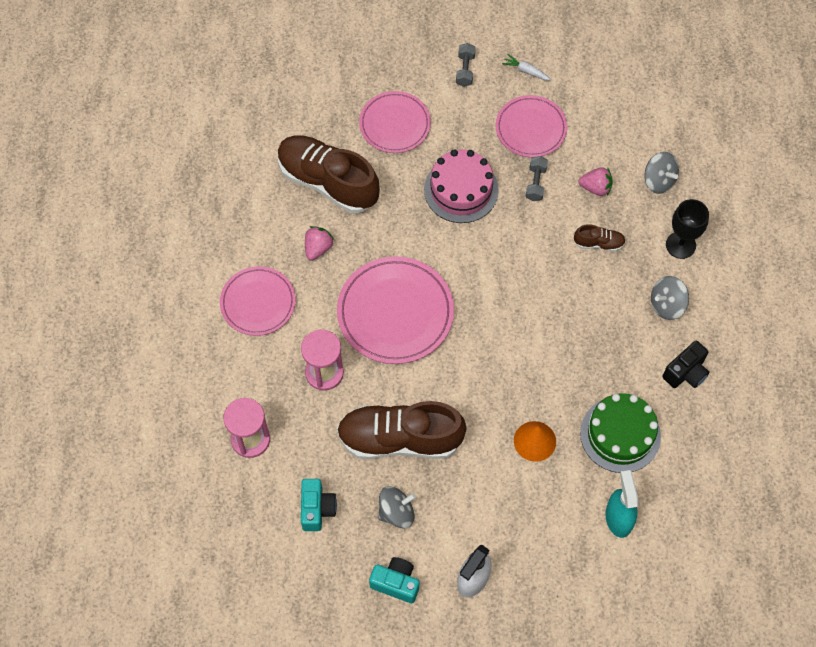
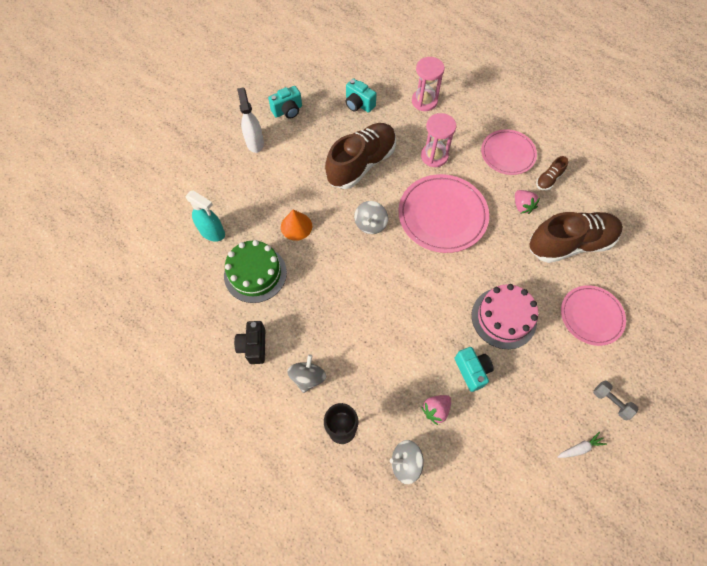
camera: 130 degrees right, 0 degrees up
(396, 512) = (323, 135): grey spinning top -> grey spinning top (370, 224)
(531, 128) = (522, 406): pink plate -> none
(535, 183) = (472, 371): grey dumbbell -> turquoise camera
(599, 243) = (390, 373): brown shoe -> brown shoe (548, 179)

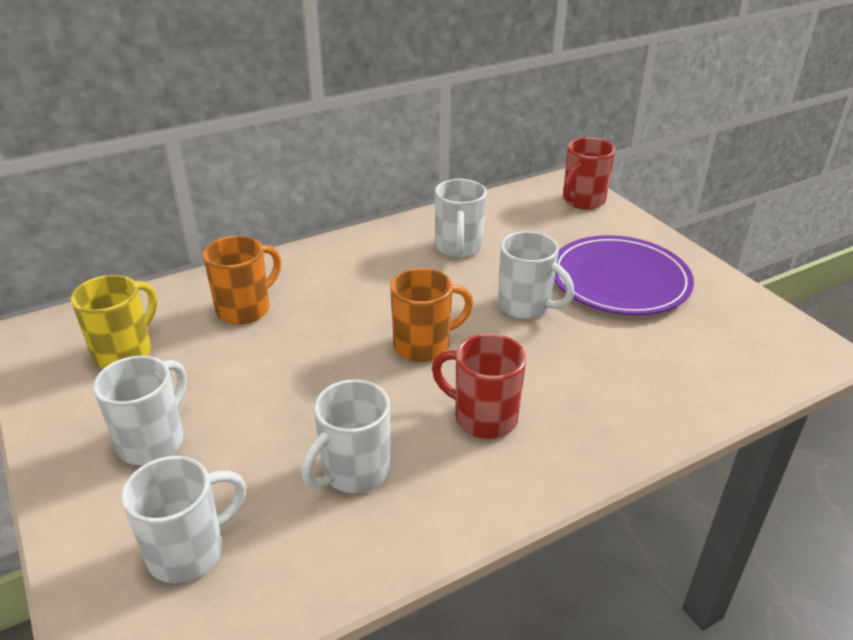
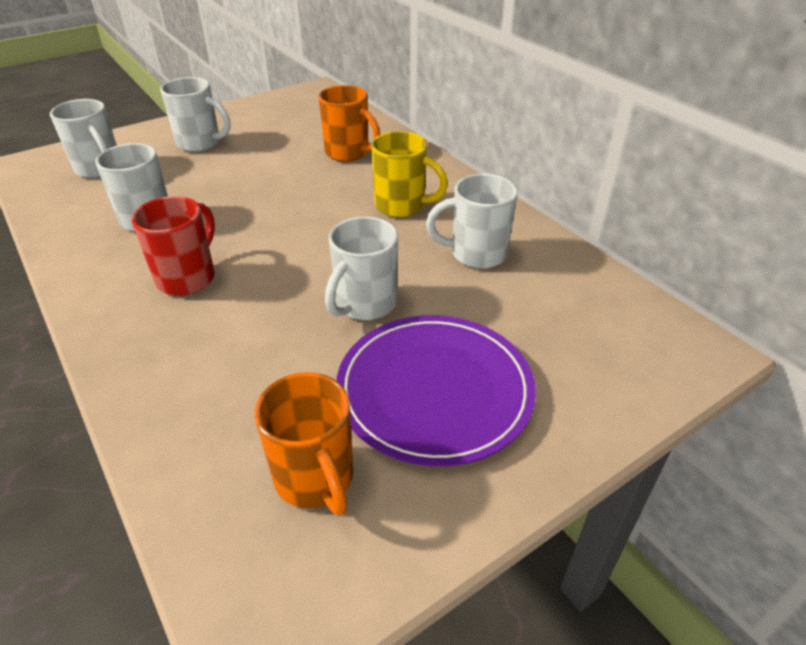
camera: 85 degrees right, 5 degrees up
(125, 352) = (294, 120): yellow mug -> yellow mug (402, 206)
(424, 345) = (296, 241): orange mug -> orange mug (315, 479)
(582, 201) = (650, 364): red mug -> none

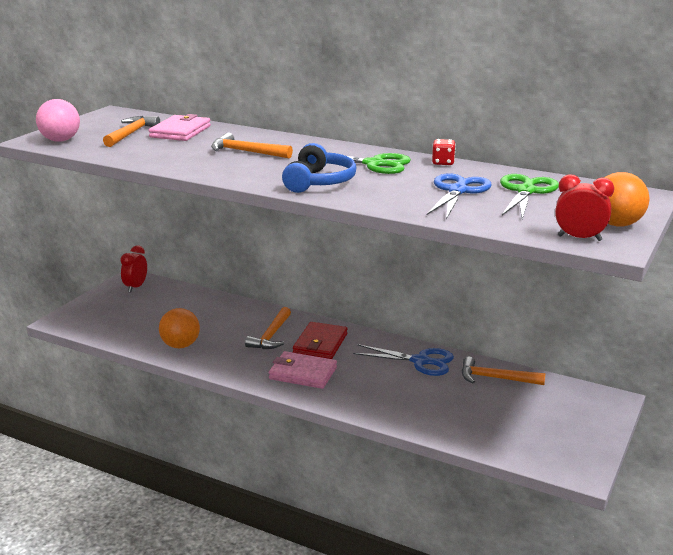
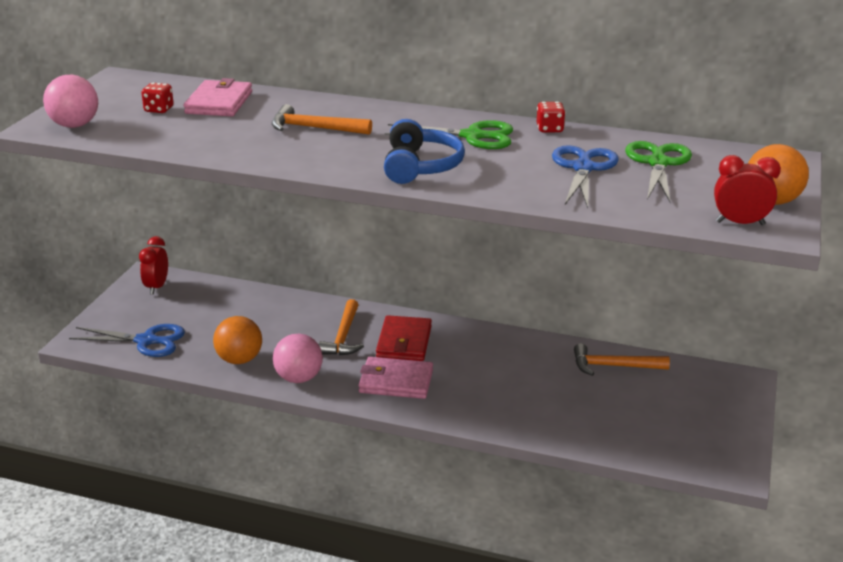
camera: 10 degrees left, 5 degrees up
(131, 134) = (159, 109): orange hammer -> red dice
(223, 363) = (299, 378): none -> pink ball
(420, 361) = (524, 353): blue scissors -> blue scissors (146, 341)

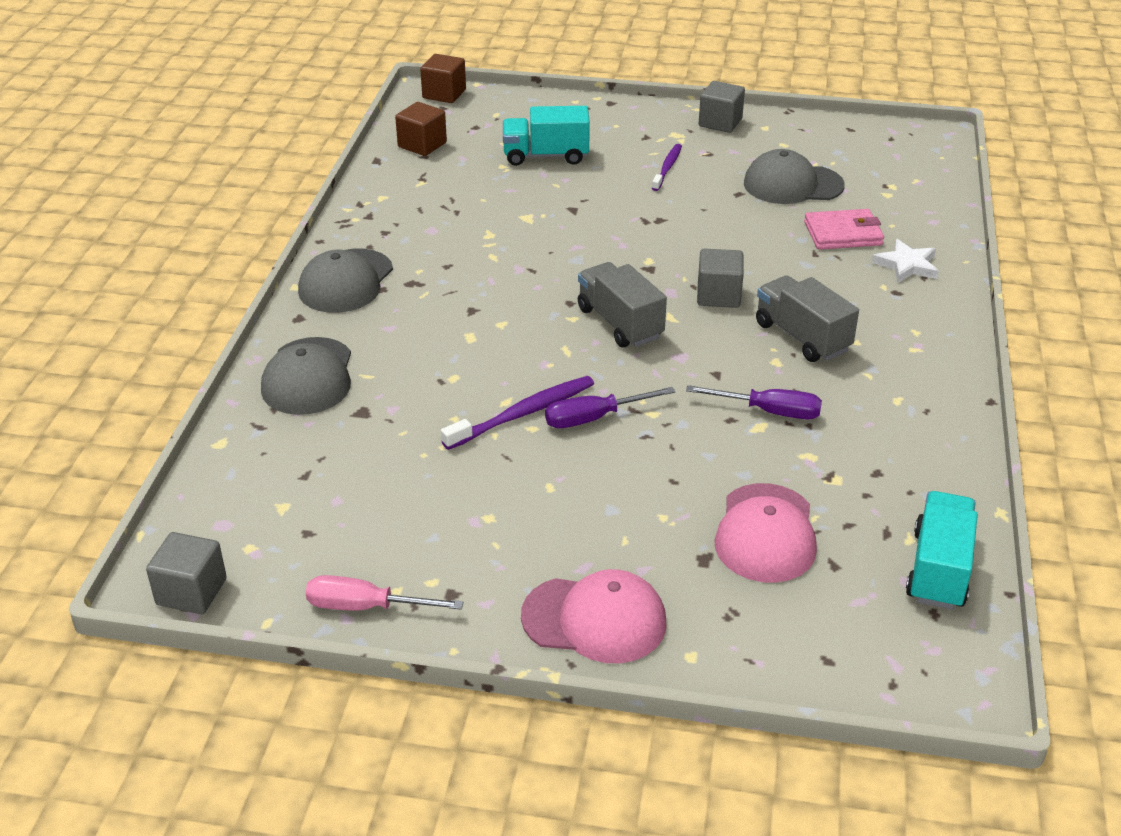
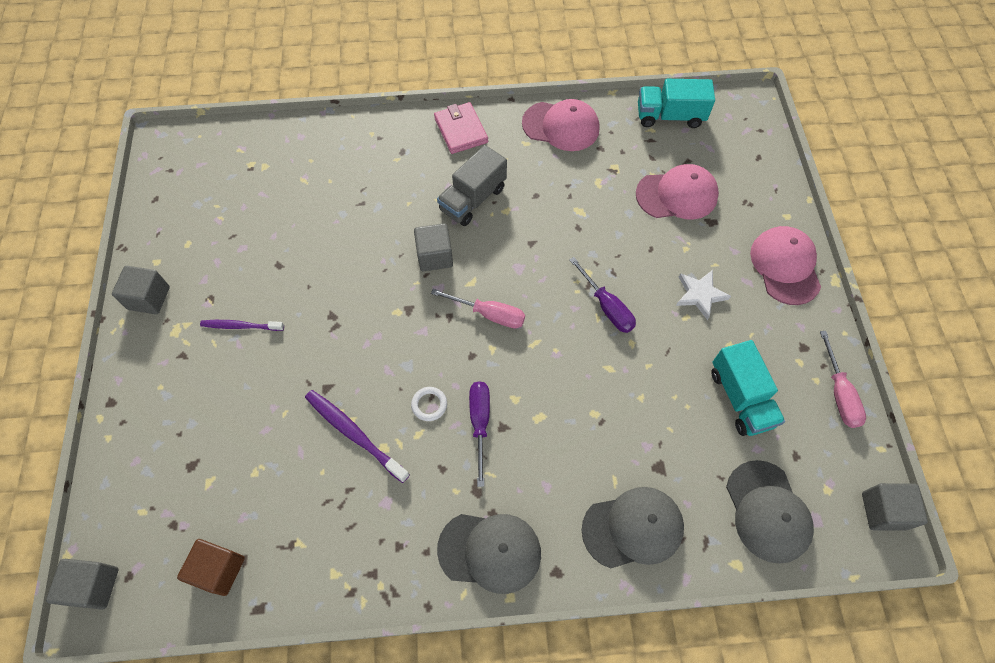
camera: 105 degrees left, 25 degrees up
(444, 94) = (94, 586): brown cube -> grey cube
(522, 267) = (429, 405): none -> white ring
(523, 413) = (618, 353): purple toothbrush -> purple toothbrush (354, 434)
(546, 156) = (230, 436): turquoise truck -> turquoise truck (740, 398)
(620, 323) = (489, 314): grey truck -> pink screwdriver
(769, 411) = (562, 207): purple screwdriver -> purple screwdriver (480, 423)
(792, 184) = (258, 229): grey cap -> grey cap (767, 511)
(843, 234) = (329, 188): pink wallet -> pink wallet (461, 130)
(907, 265) = (365, 148): white star -> white star (700, 294)
(927, 440) = (561, 126): none -> pink cap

> **ASSIGNMENT**
The copy should hold only the lines from the one with "(131, 134) = (159, 109): orange" through the one with "(523, 413) = (618, 353): purple", exactly as they stand above. Leave out the pictures.

> **RESULT FOR THIS EXERCISE**
(131, 134) = (159, 109): orange hammer -> red dice
(223, 363) = (299, 378): none -> pink ball
(420, 361) = (524, 353): blue scissors -> blue scissors (146, 341)

camera: 105 degrees left, 25 degrees up
(444, 94) = (94, 586): brown cube -> grey cube
(522, 267) = (429, 405): none -> white ring
(523, 413) = (618, 353): purple toothbrush -> purple toothbrush (354, 434)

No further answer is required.